What this task involves:
When you reach a picture, pass over it; otherwise repeat the listing word for word.

Segment Start: Records provided

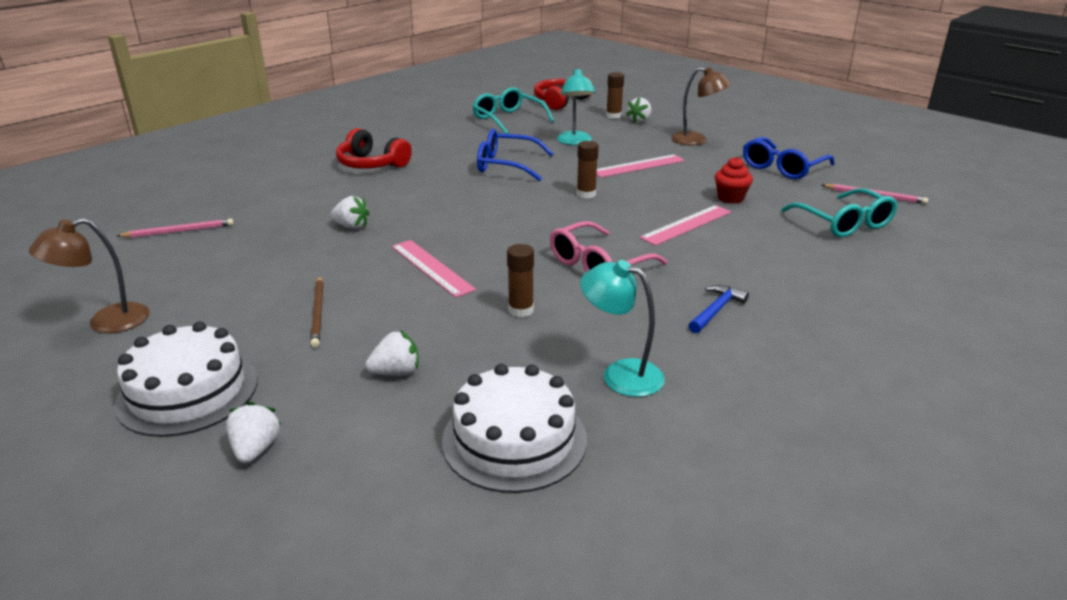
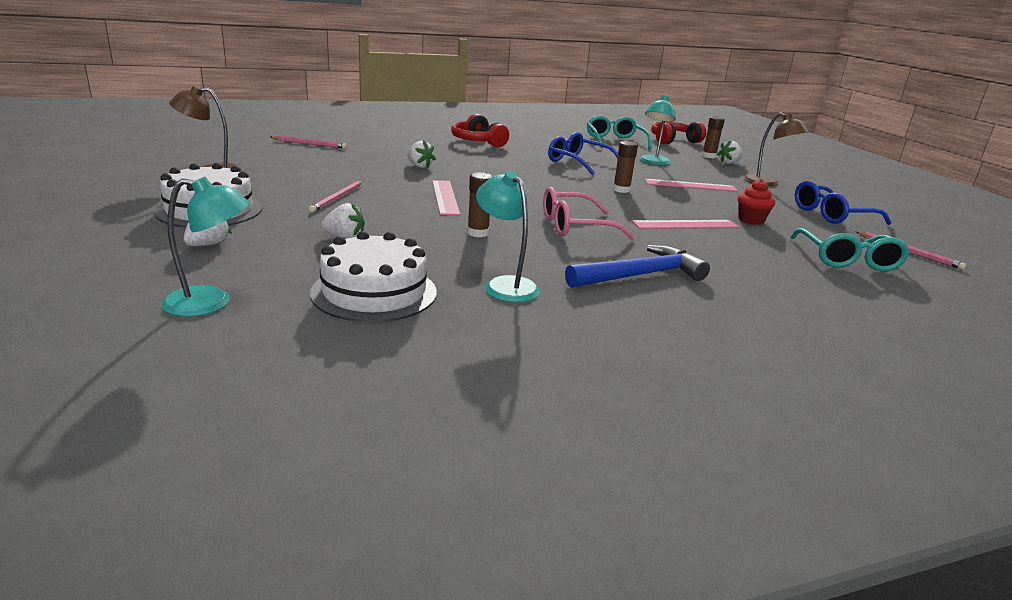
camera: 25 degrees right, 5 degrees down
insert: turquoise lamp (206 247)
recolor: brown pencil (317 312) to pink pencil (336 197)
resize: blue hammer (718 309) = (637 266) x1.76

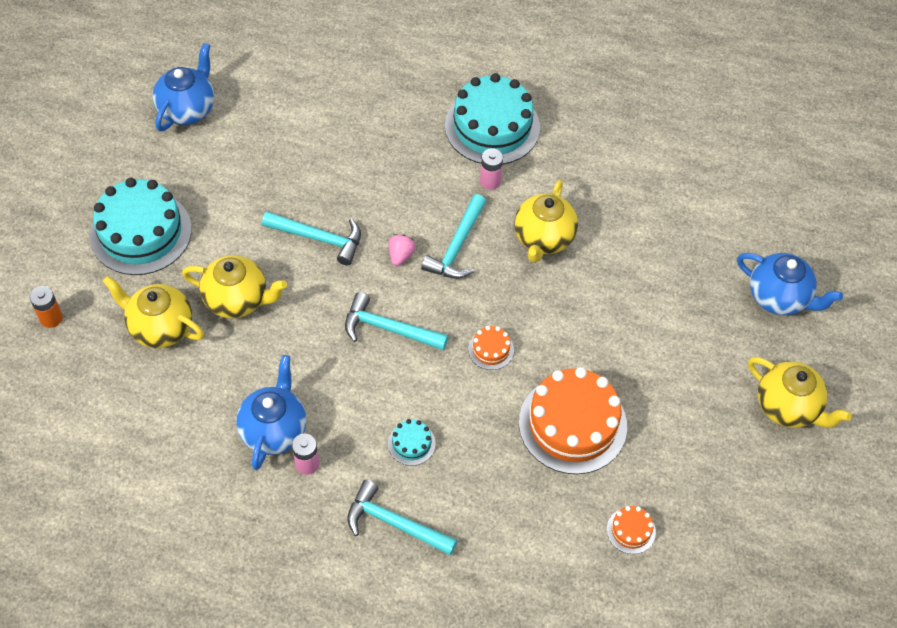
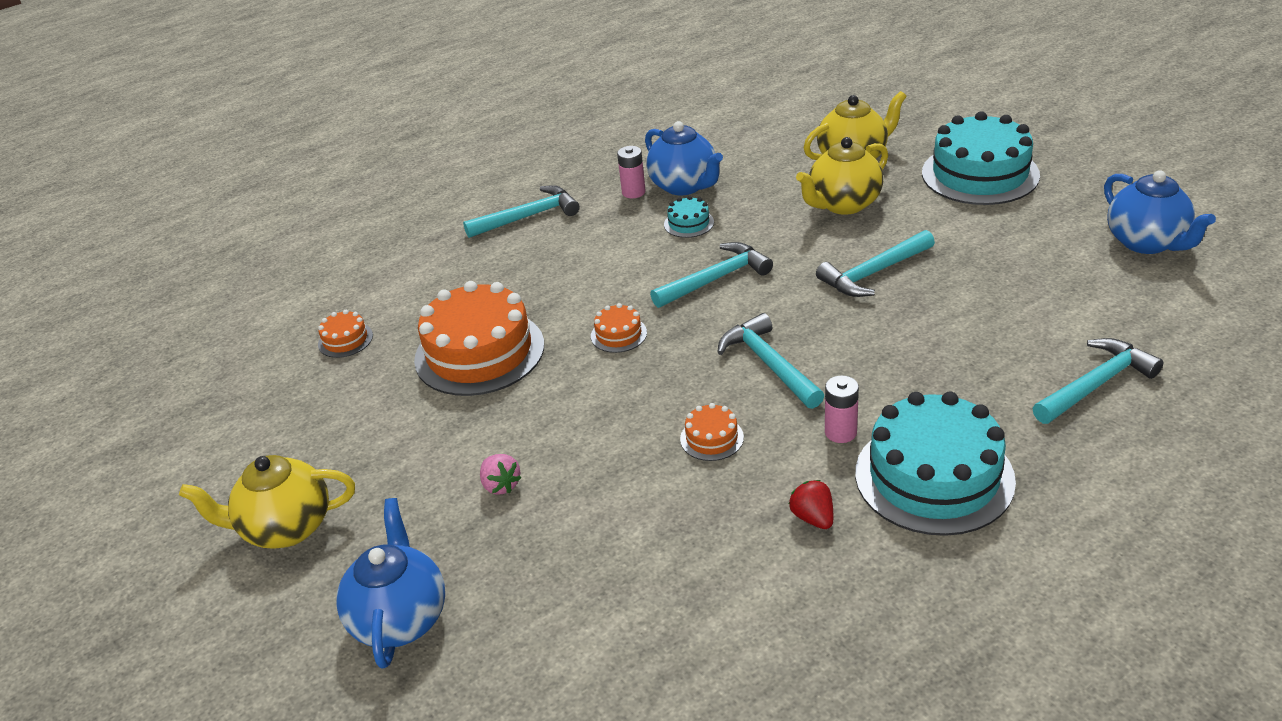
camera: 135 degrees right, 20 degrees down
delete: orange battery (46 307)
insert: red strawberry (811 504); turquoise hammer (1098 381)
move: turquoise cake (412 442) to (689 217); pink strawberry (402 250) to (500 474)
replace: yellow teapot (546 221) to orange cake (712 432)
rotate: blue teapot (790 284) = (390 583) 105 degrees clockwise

Segment End: Records provided

Output for this exercise:
camera: 25 degrees right, 5 degrees down
insert: turquoise lamp (206 247)
recolor: brown pencil (317 312) to pink pencil (336 197)
resize: blue hammer (718 309) = (637 266) x1.76

camera: 135 degrees right, 20 degrees down
delete: orange battery (46 307)
insert: red strawberry (811 504); turquoise hammer (1098 381)
move: turquoise cake (412 442) to (689 217); pink strawberry (402 250) to (500 474)
replace: yellow teapot (546 221) to orange cake (712 432)
rotate: blue teapot (790 284) = (390 583) 105 degrees clockwise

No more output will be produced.